Scene edit records
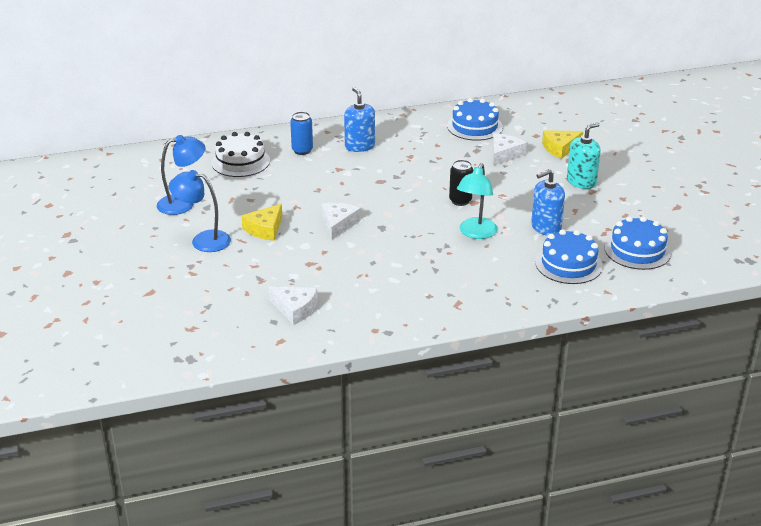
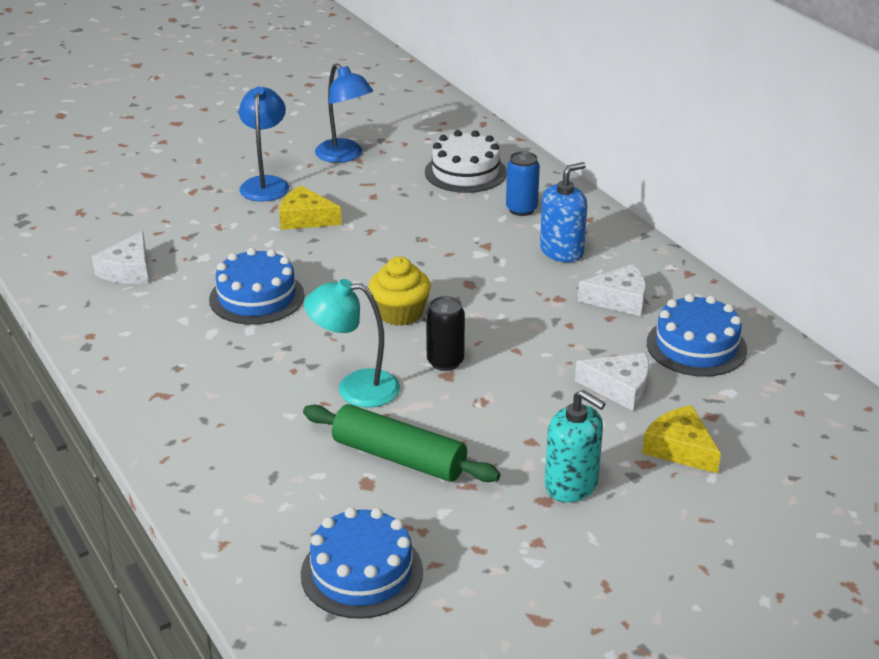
camera: 75 degrees right, 0 degrees up
(338, 224) = (337, 268): white cheese -> white cheese (619, 299)
(402, 208) = (400, 313): none -> yellow cupcake
(546, 227) = (399, 458): blue soap dispenser -> green rolling pin
(568, 264) = (294, 493): blue cake -> blue cake (257, 297)

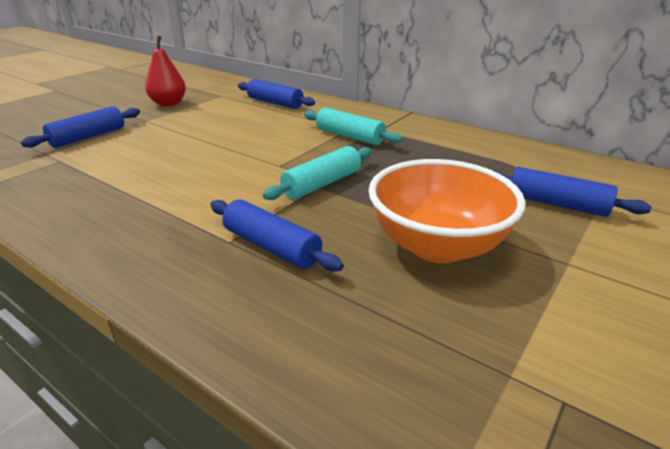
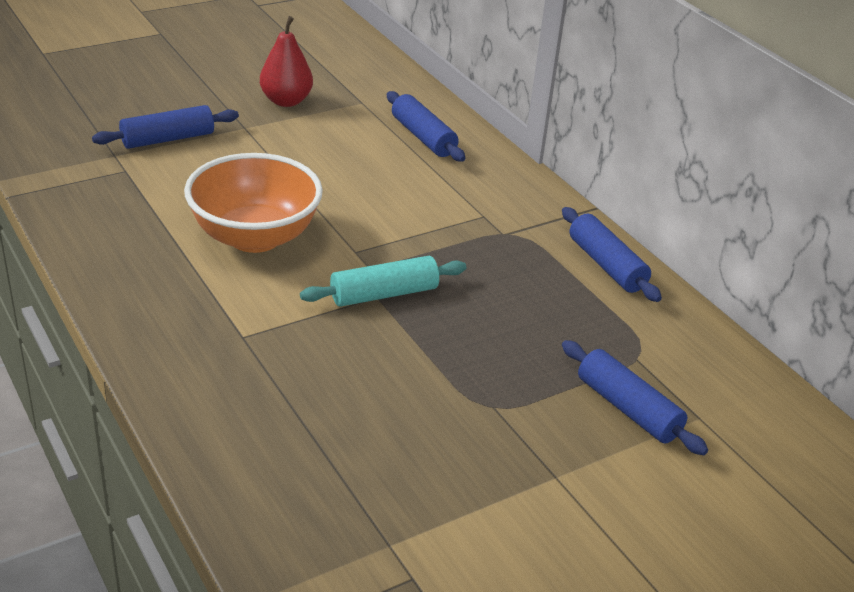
camera: 20 degrees right, 5 degrees up
(271, 247) = (278, 356): blue rolling pin -> blue rolling pin (606, 265)
(349, 136) = (474, 229): turquoise rolling pin -> none
(437, 246) = (440, 411): orange bowl -> orange bowl (255, 237)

- **ABOUT THIS TASK**
Provide the lines again, unchanged, from where the data above begins through the line containing "(271, 247) = (278, 356): blue", both ends included, omitting pictures and adding nothing.

- **RESULT FOR THIS EXERCISE**
camera: 75 degrees right, 0 degrees up
(338, 224) = (337, 268): white cheese -> white cheese (619, 299)
(402, 208) = (400, 313): none -> yellow cupcake
(546, 227) = (399, 458): blue soap dispenser -> green rolling pin
(568, 264) = (294, 493): blue cake -> blue cake (257, 297)

camera: 20 degrees right, 5 degrees up
(271, 247) = (278, 356): blue rolling pin -> blue rolling pin (606, 265)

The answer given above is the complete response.